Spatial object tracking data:

================

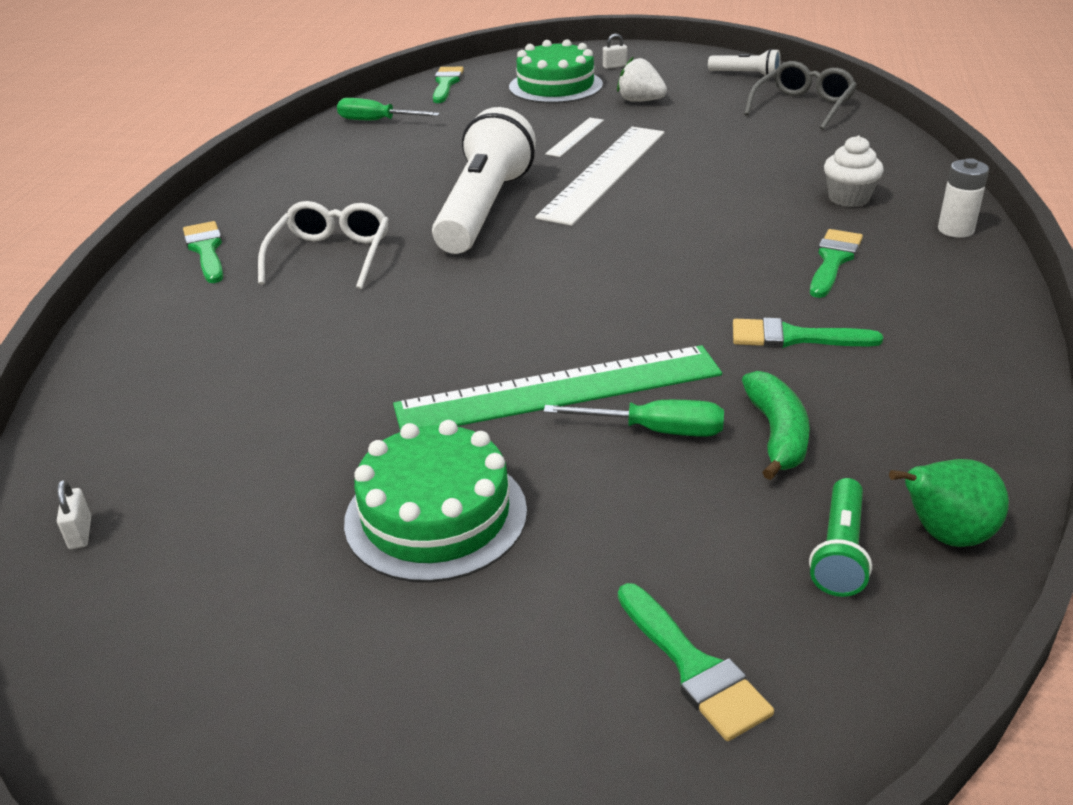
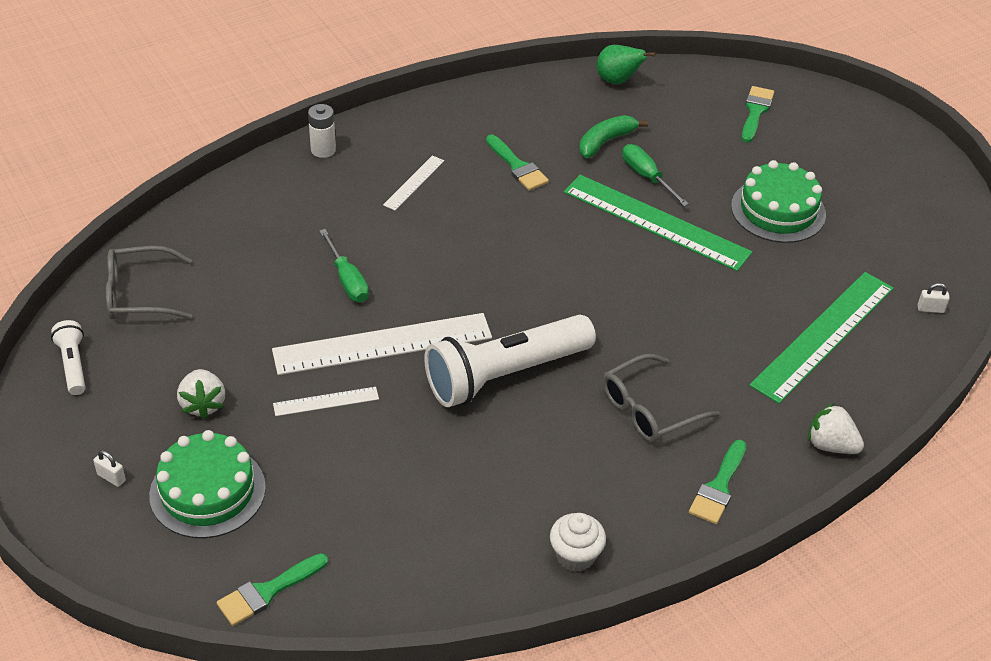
camera: 135 degrees left, 10 degrees up
(80, 533) = (930, 309): white padlock -> white padlock turned 60 degrees clockwise
(119, 328) = (831, 445): none -> white strawberry
(212, 409) = (824, 336): none -> green ruler
(331, 256) = (649, 409): white glasses -> grey glasses
(377, 121) = (411, 574): green screwdriver -> green screwdriver (347, 280)
(833, 260) = (414, 183): green brush -> white ruler
(840, 551) = (658, 101): green flashlight -> none
(848, 198) = (314, 206): white cupcake -> white cupcake (575, 556)

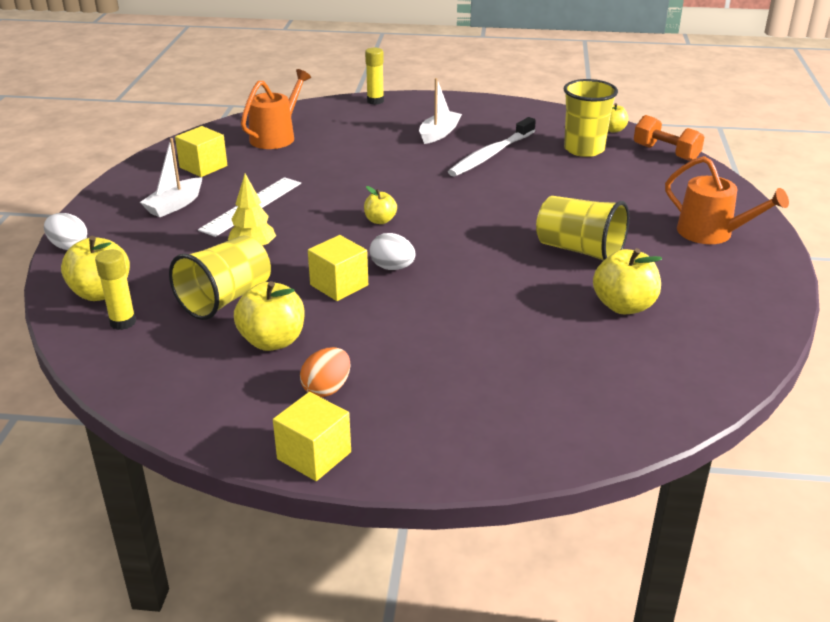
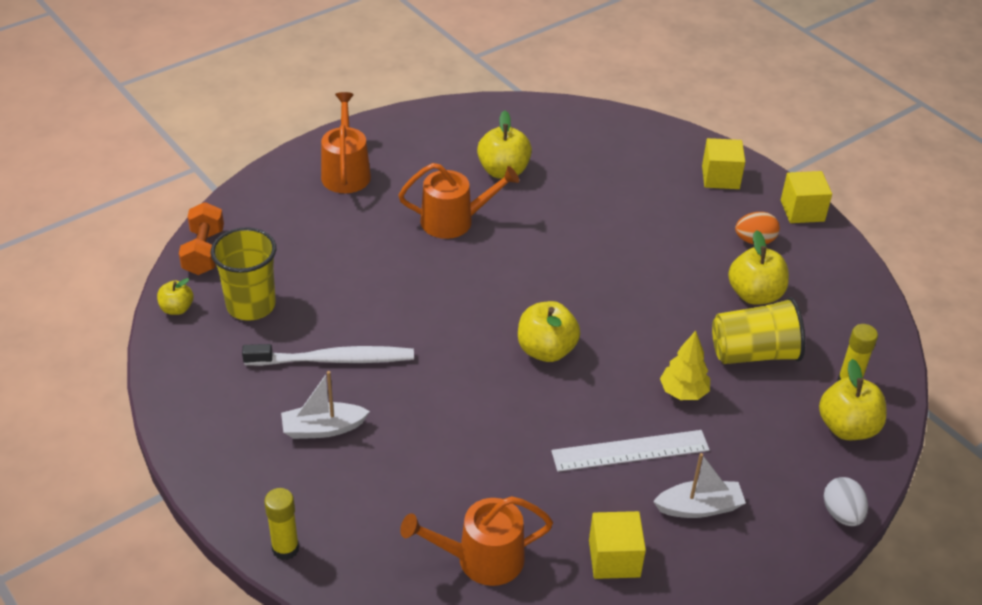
camera: 135 degrees left, 10 degrees up
(339, 285) = (658, 309): yellow cube -> yellow cube (720, 177)
(380, 220) = (546, 350): yellow apple -> yellow apple, size x1.72
(392, 267) = (601, 297): white egg -> none
(579, 250) = (453, 221): yellow cup -> orange watering can

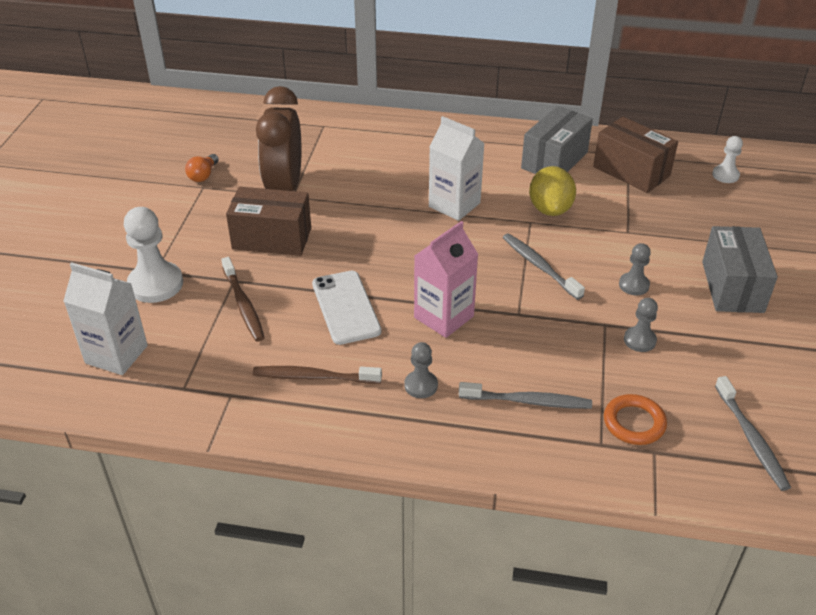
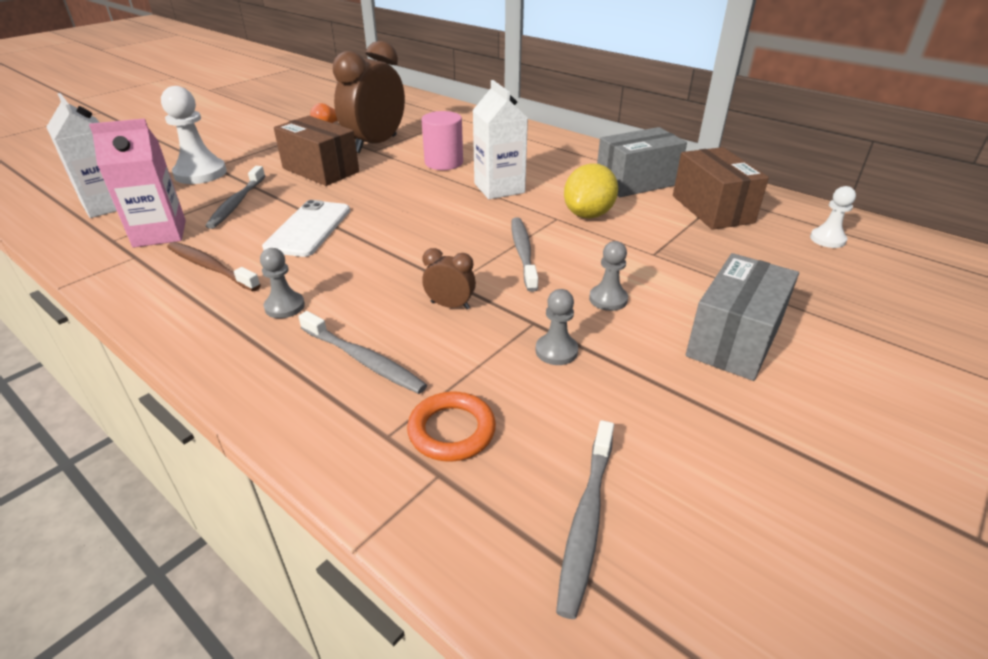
camera: 30 degrees right, 5 degrees down
(243, 304) = (237, 203): brown toothbrush -> grey toothbrush
(375, 190) = (444, 163): none -> pink cylinder
(444, 317) = (380, 262): pink carton -> pink carton (160, 233)
(537, 334) = (450, 305): none -> brown clock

================

■ Task directions:
Your answer must be the exact lines from the one containing "(392, 267) = (601, 297): white egg -> none" through the last line of the records above, with both included and no pictures.

■ Response box:
(392, 267) = (601, 297): white egg -> none
(579, 250) = (453, 221): yellow cup -> orange watering can

camera: 30 degrees right, 5 degrees down
(243, 304) = (237, 203): brown toothbrush -> grey toothbrush
(375, 190) = (444, 163): none -> pink cylinder
(444, 317) = (380, 262): pink carton -> pink carton (160, 233)
(537, 334) = (450, 305): none -> brown clock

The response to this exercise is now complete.